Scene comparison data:
★ ★ ★

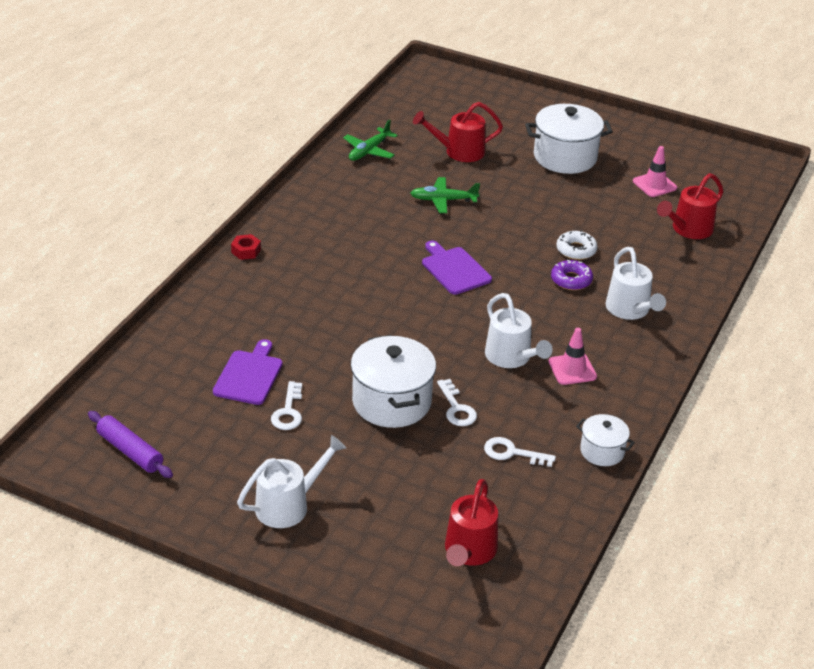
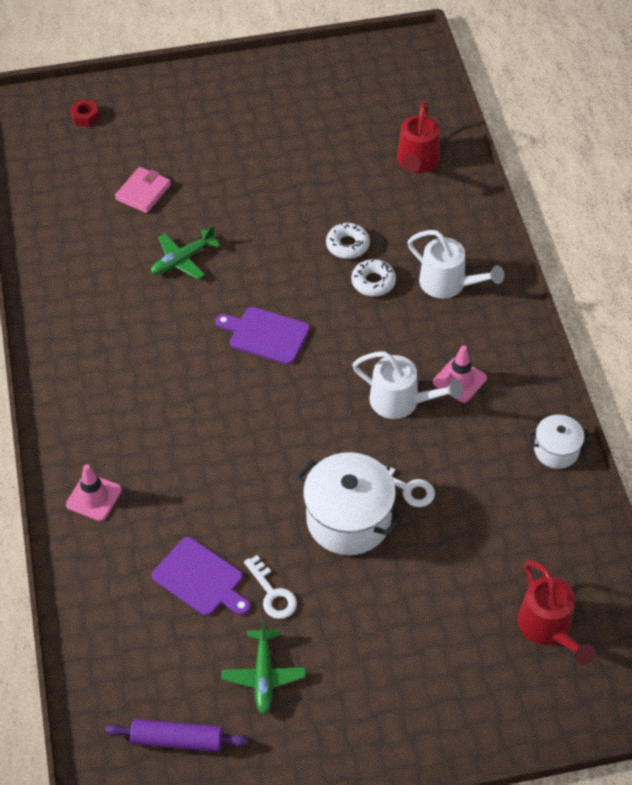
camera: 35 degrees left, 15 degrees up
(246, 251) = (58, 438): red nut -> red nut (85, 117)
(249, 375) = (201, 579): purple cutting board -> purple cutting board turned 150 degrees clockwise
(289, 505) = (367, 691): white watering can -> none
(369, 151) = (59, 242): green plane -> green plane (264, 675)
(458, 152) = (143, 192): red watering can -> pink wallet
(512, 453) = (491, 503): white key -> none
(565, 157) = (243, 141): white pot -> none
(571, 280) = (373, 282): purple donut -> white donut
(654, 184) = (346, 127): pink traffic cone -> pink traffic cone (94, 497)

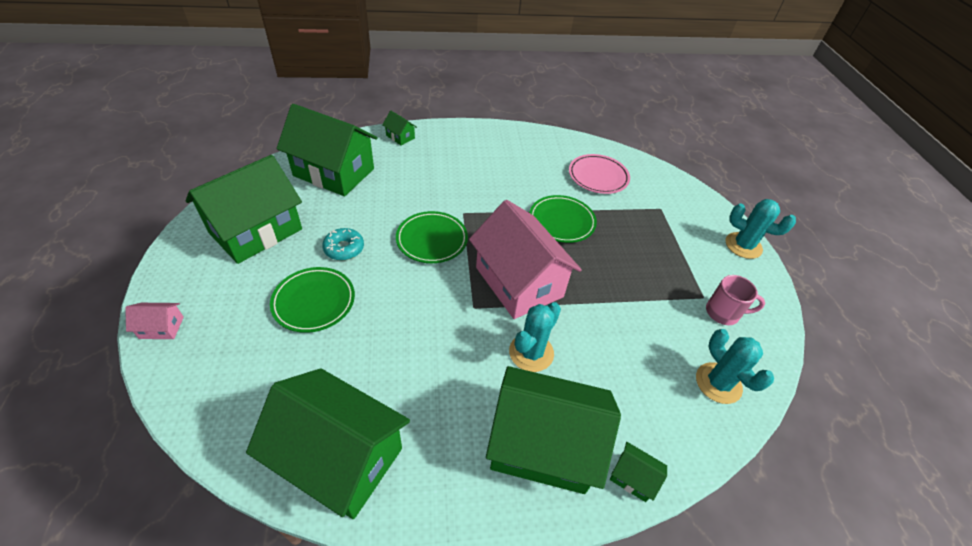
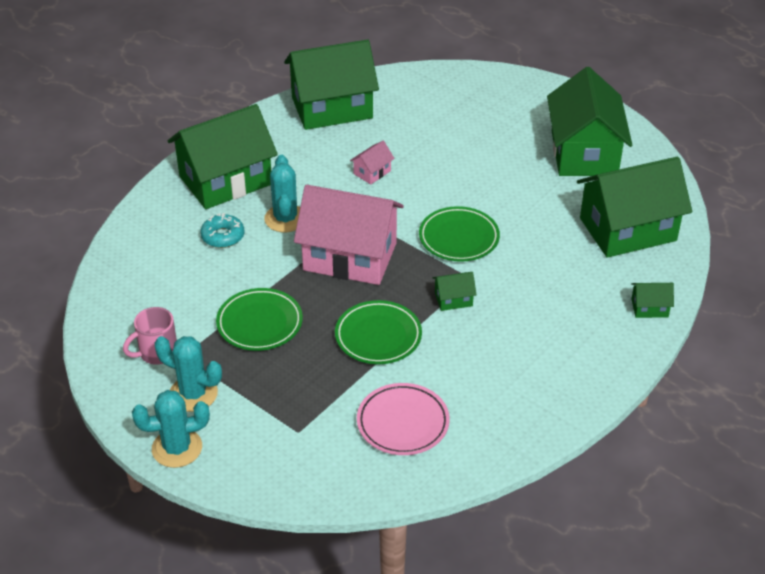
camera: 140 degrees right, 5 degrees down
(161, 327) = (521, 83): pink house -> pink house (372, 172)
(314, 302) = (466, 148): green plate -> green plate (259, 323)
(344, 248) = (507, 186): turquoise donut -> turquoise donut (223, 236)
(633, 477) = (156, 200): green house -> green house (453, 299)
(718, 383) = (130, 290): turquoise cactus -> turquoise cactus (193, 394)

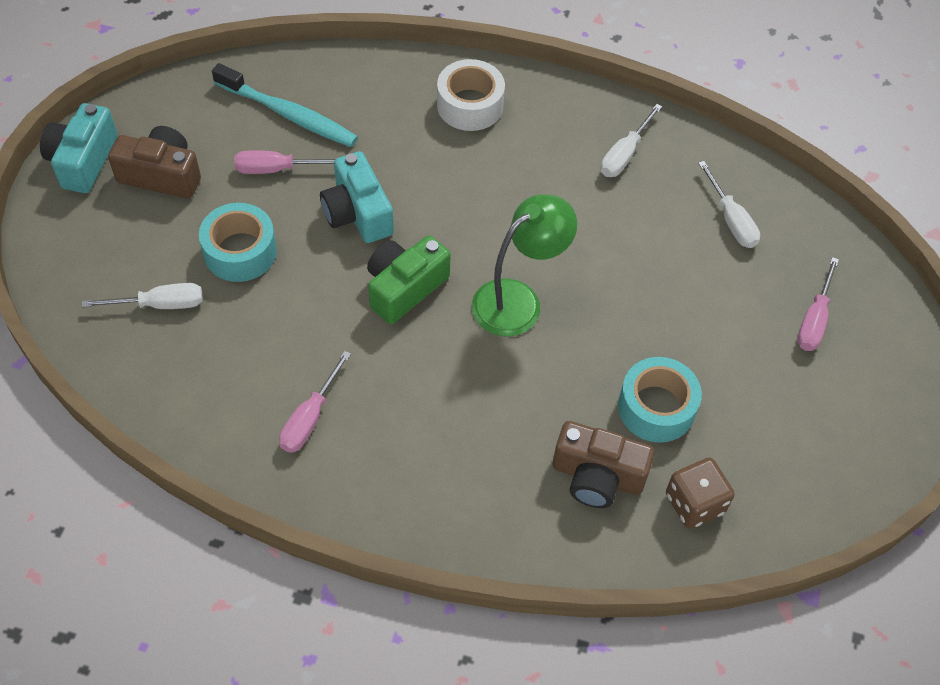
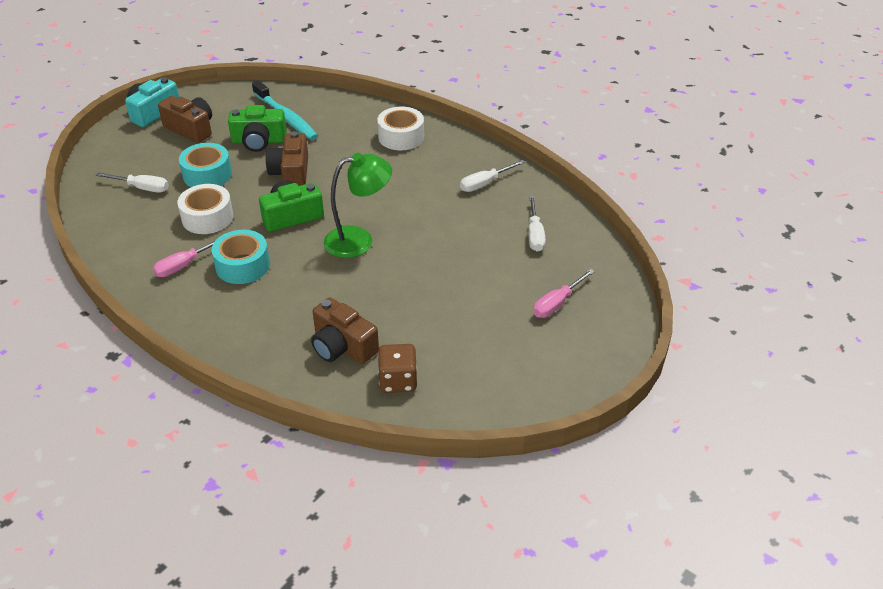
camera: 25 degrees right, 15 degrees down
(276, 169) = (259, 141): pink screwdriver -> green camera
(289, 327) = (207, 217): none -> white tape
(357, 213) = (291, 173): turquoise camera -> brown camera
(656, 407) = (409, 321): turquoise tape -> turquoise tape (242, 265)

★ ★ ★

Instruction -
Transcribe the entries word for word, without their pictures.

The completed task -
camera: 35 degrees left, 15 degrees up
(246, 251) = (58, 438): red nut -> red nut (85, 117)
(249, 375) = (201, 579): purple cutting board -> purple cutting board turned 150 degrees clockwise
(289, 505) = (367, 691): white watering can -> none
(369, 151) = (59, 242): green plane -> green plane (264, 675)
(458, 152) = (143, 192): red watering can -> pink wallet
(512, 453) = (491, 503): white key -> none
(565, 157) = (243, 141): white pot -> none
(571, 280) = (373, 282): purple donut -> white donut
(654, 184) = (346, 127): pink traffic cone -> pink traffic cone (94, 497)

camera: 140 degrees right, 5 degrees down
(161, 327) = (521, 83): pink house -> pink house (372, 172)
(314, 302) = (466, 148): green plate -> green plate (259, 323)
(344, 248) = (507, 186): turquoise donut -> turquoise donut (223, 236)
(633, 477) = (156, 200): green house -> green house (453, 299)
(718, 383) = (130, 290): turquoise cactus -> turquoise cactus (193, 394)

camera: 25 degrees right, 15 degrees down
(276, 169) = (259, 141): pink screwdriver -> green camera
(289, 327) = (207, 217): none -> white tape
(357, 213) = (291, 173): turquoise camera -> brown camera
(656, 407) = (409, 321): turquoise tape -> turquoise tape (242, 265)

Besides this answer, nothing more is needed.